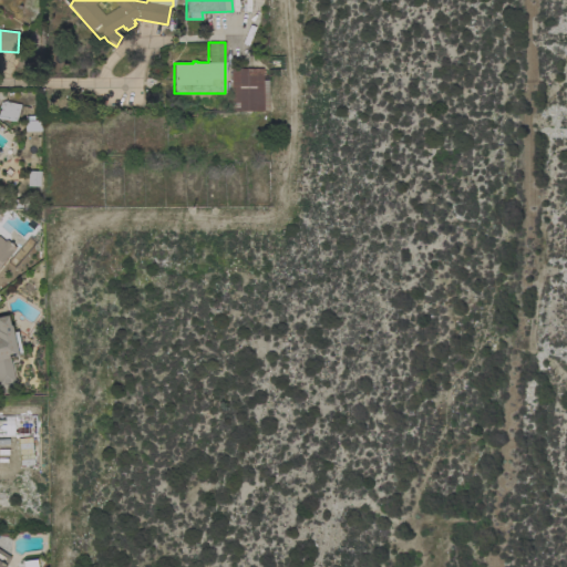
[(267,80),(267,110),(263,110),(263,111),(230,112),(230,69),(263,69),(263,80),(267,80)]
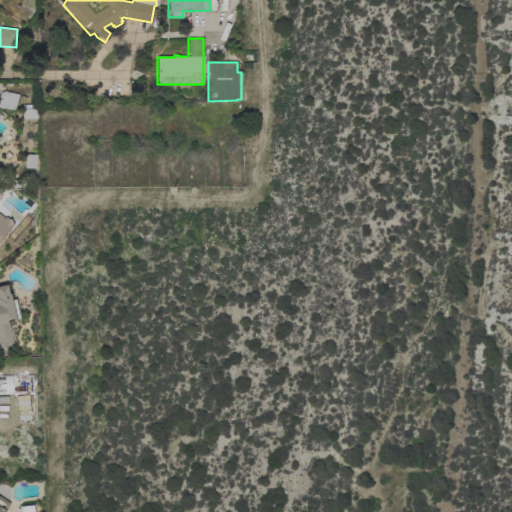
[(19,94),(14,110),(0,107),(0,99),(3,91),(19,94)]
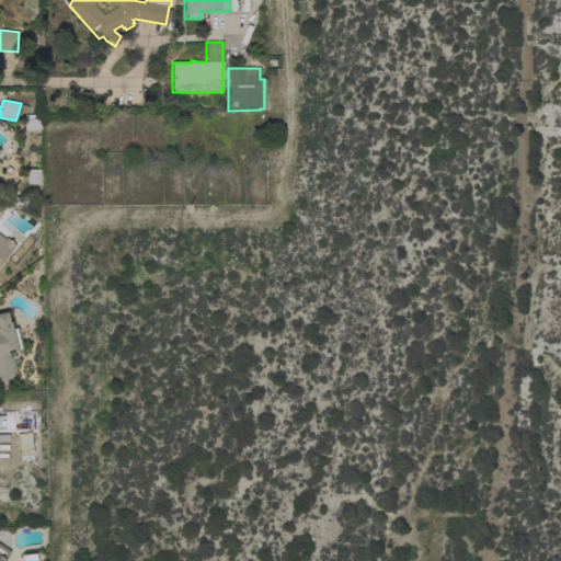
[(24,130),(24,119),(41,118),(41,129),(24,130)]
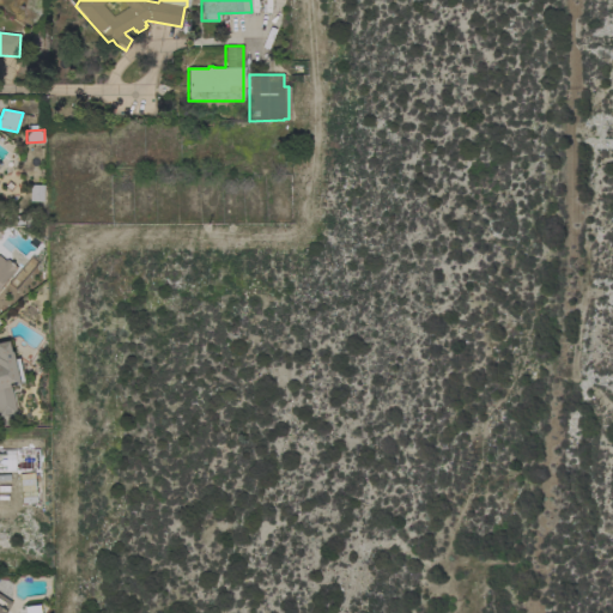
[(43,201),(29,201),(30,184),(43,184),(43,201)]
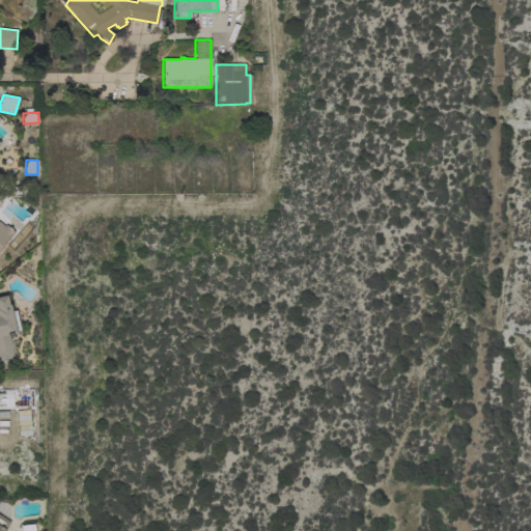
[(9,239),(8,238),(0,247),(0,222),(4,226),(5,224),(15,232),(9,239)]
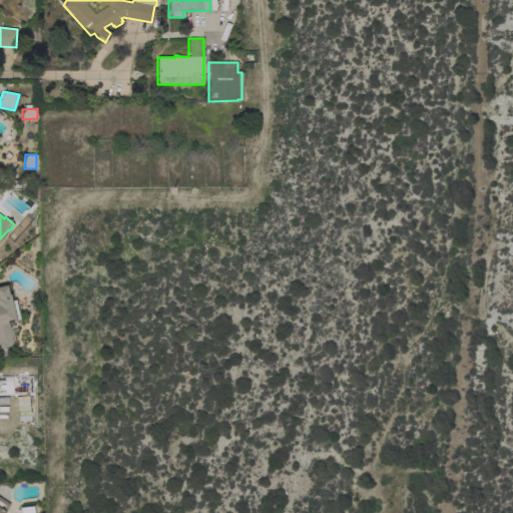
[(0,348),(0,286),(6,285),(8,295),(9,295),(11,301),(15,300),(19,320),(15,321),(15,322),(8,324),(13,345),(0,348)]
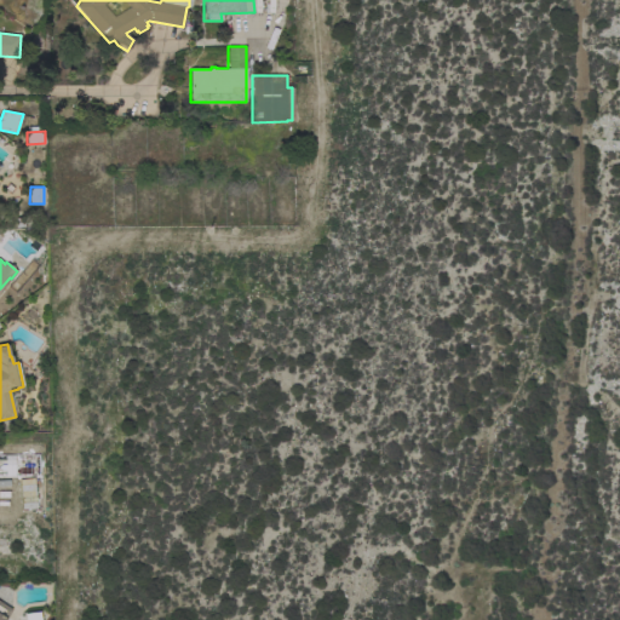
[(0,453),(0,477),(38,476),(38,453),(0,453)]
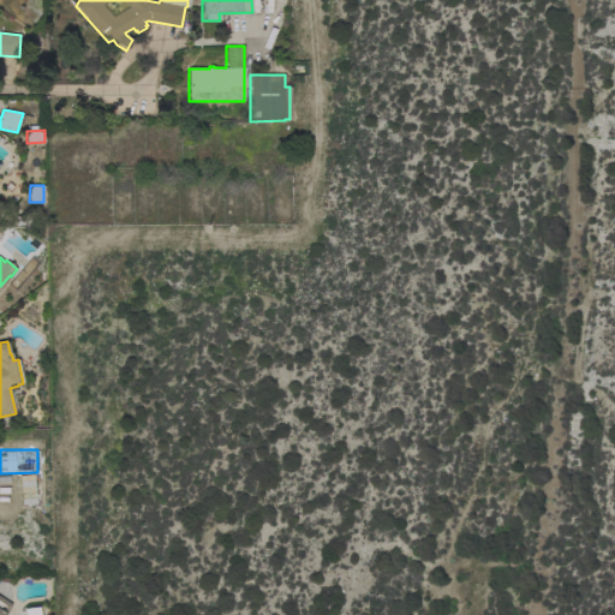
[(0,614),(0,597),(11,604),(4,614),(0,614)]
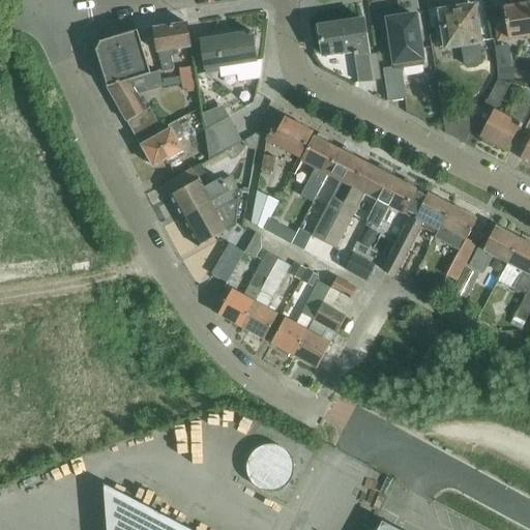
[(496,41),(529,35),(529,0),(526,0),(527,5),(502,9),(504,22),(494,24),(496,41)]
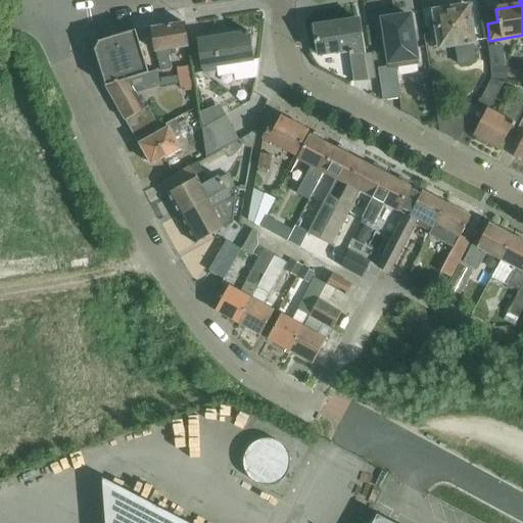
[(455,45),(458,65),(474,63),(466,8),(435,12),(438,28),(430,29),(432,48),(455,45)]
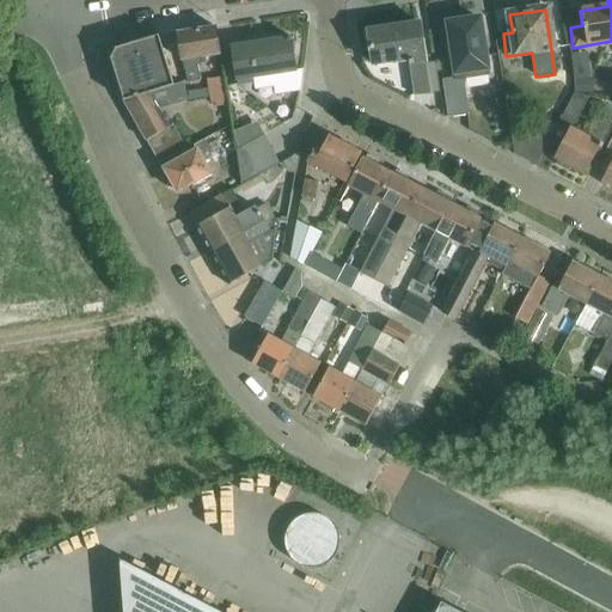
[(473,71),(487,68),(479,19),(448,24),(451,44),(445,46),(447,65),(454,63),(457,79),(442,80),(447,118),(469,115),(464,79),(475,77),(473,71)]
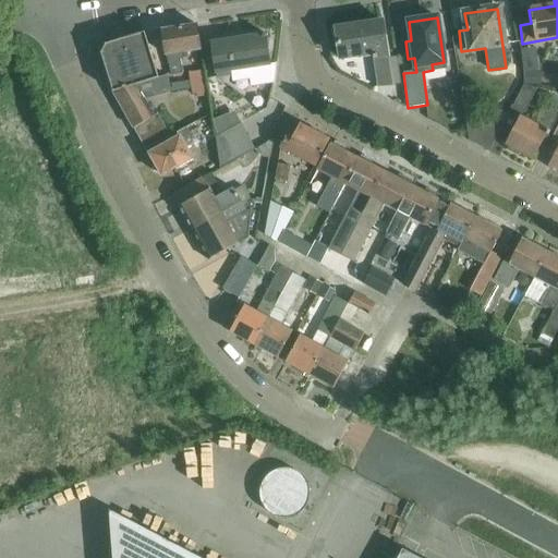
[(381,22),(335,29),(339,60),(360,57),(360,52),(371,50),(376,89),(399,86),(393,58),(387,59),(381,22)]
------------------------
## Exercise description
Your task is to repeat the material above exactly, without its pictures.

## Solution to this task
[(267,80),(267,110),(263,110),(263,111),(230,112),(230,69),(263,69),(263,80),(267,80)]
[(19,94),(14,110),(0,107),(0,99),(3,91),(19,94)]
[(24,130),(24,119),(41,118),(41,129),(24,130)]
[(43,201),(29,201),(30,184),(43,184),(43,201)]
[(9,239),(8,238),(0,247),(0,222),(4,226),(5,224),(15,232),(9,239)]
[(0,348),(0,286),(6,285),(8,295),(9,295),(11,301),(15,300),(19,320),(15,321),(15,322),(8,324),(13,345),(0,348)]
[(0,453),(0,477),(38,476),(38,453),(0,453)]
[(0,614),(0,597),(11,604),(4,614),(0,614)]
[(496,41),(529,35),(529,0),(526,0),(527,5),(502,9),(504,22),(494,24),(496,41)]
[(455,45),(458,65),(474,63),(466,8),(435,12),(438,28),(430,29),(432,48),(455,45)]
[(473,71),(487,68),(479,19),(448,24),(451,44),(445,46),(447,65),(454,63),(457,79),(442,80),(447,118),(469,115),(464,79),(475,77),(473,71)]
[(381,22),(335,29),(339,60),(360,57),(360,52),(371,50),(376,89),(399,86),(393,58),(387,59),(381,22)]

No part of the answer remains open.